● TASK ITEM: Would you repeat exactly the part of the listing below that runs from the line containing "turquoise domino [525,90,584,138]" down to the line containing "camera: 65 degrees left, 5 degrees up", inclusive, and nothing else?

▽

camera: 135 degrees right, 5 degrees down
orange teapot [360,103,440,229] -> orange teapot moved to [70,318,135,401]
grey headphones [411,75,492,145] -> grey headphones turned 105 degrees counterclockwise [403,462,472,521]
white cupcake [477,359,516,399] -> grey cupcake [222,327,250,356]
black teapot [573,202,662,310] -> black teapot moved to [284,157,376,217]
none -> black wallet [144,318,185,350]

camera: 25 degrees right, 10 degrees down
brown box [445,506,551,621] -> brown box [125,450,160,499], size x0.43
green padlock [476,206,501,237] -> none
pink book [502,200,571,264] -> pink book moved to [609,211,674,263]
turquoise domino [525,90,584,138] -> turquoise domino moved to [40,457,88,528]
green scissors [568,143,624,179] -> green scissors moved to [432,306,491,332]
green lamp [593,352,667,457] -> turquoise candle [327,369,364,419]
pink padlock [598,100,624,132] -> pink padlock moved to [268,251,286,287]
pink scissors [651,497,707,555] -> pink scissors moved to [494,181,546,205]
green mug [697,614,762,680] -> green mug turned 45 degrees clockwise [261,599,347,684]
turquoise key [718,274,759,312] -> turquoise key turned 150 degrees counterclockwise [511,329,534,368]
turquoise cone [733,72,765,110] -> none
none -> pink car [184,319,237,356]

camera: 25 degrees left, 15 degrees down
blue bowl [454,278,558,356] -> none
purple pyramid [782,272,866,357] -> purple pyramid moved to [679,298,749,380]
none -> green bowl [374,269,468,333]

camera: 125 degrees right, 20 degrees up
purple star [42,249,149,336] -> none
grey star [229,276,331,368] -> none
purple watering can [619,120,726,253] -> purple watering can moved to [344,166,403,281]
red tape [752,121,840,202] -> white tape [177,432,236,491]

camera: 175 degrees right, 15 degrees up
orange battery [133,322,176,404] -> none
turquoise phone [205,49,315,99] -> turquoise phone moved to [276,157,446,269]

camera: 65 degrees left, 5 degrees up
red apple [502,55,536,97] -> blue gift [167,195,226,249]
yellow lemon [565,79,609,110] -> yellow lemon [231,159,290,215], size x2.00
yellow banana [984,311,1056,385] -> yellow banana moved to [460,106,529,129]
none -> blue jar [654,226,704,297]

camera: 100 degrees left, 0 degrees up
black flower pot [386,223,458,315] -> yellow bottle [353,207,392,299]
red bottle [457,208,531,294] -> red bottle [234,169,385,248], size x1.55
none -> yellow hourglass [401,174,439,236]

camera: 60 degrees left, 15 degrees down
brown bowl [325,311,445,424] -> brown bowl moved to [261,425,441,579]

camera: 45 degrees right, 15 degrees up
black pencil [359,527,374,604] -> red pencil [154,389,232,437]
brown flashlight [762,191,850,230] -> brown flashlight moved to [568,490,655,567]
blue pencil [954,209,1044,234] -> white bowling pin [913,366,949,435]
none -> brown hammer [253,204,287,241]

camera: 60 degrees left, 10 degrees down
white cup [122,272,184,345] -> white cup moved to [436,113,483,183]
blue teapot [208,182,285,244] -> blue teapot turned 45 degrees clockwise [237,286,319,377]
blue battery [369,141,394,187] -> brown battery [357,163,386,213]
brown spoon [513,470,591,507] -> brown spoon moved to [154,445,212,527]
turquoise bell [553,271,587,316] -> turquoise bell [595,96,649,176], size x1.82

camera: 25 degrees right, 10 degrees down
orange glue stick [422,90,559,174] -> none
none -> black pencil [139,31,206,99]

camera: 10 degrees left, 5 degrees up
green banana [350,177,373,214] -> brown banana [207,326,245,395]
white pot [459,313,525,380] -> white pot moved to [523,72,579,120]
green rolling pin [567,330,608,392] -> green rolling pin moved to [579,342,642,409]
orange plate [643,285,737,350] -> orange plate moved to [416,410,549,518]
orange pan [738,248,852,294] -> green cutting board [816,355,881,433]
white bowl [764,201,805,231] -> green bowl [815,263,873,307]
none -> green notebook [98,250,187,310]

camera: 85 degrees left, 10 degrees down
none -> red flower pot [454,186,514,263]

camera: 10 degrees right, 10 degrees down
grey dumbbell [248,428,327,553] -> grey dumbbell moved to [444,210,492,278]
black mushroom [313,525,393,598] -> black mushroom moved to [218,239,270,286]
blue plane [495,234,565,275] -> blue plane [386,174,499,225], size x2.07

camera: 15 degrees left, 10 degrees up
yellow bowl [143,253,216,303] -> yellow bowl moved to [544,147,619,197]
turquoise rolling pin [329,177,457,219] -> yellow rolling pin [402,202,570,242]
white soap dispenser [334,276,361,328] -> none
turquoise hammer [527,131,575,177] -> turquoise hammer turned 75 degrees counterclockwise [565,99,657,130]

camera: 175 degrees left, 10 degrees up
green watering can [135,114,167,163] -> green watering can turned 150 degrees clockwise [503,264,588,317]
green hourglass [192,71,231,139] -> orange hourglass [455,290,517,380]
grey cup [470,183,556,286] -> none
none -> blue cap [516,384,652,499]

△

● OUTPUT OF THE EXERCISE:
turquoise domino [525,90,584,138] -> turquoise domino moved to [40,457,88,528]
green scissors [568,143,624,179] -> green scissors moved to [432,306,491,332]
green lamp [593,352,667,457] -> turquoise candle [327,369,364,419]
pink padlock [598,100,624,132] -> pink padlock moved to [268,251,286,287]
pink scissors [651,497,707,555] -> pink scissors moved to [494,181,546,205]
green mug [697,614,762,680] -> green mug turned 45 degrees clockwise [261,599,347,684]
turquoise key [718,274,759,312] -> turquoise key turned 150 degrees counterclockwise [511,329,534,368]
turquoise cone [733,72,765,110] -> none
none -> pink car [184,319,237,356]

camera: 25 degrees left, 15 degrees down
blue bowl [454,278,558,356] -> none
purple pyramid [782,272,866,357] -> purple pyramid moved to [679,298,749,380]
none -> green bowl [374,269,468,333]

camera: 125 degrees right, 20 degrees up
purple star [42,249,149,336] -> none
grey star [229,276,331,368] -> none
purple watering can [619,120,726,253] -> purple watering can moved to [344,166,403,281]
red tape [752,121,840,202] -> white tape [177,432,236,491]

camera: 175 degrees right, 15 degrees up
orange battery [133,322,176,404] -> none
turquoise phone [205,49,315,99] -> turquoise phone moved to [276,157,446,269]

camera: 65 degrees left, 5 degrees up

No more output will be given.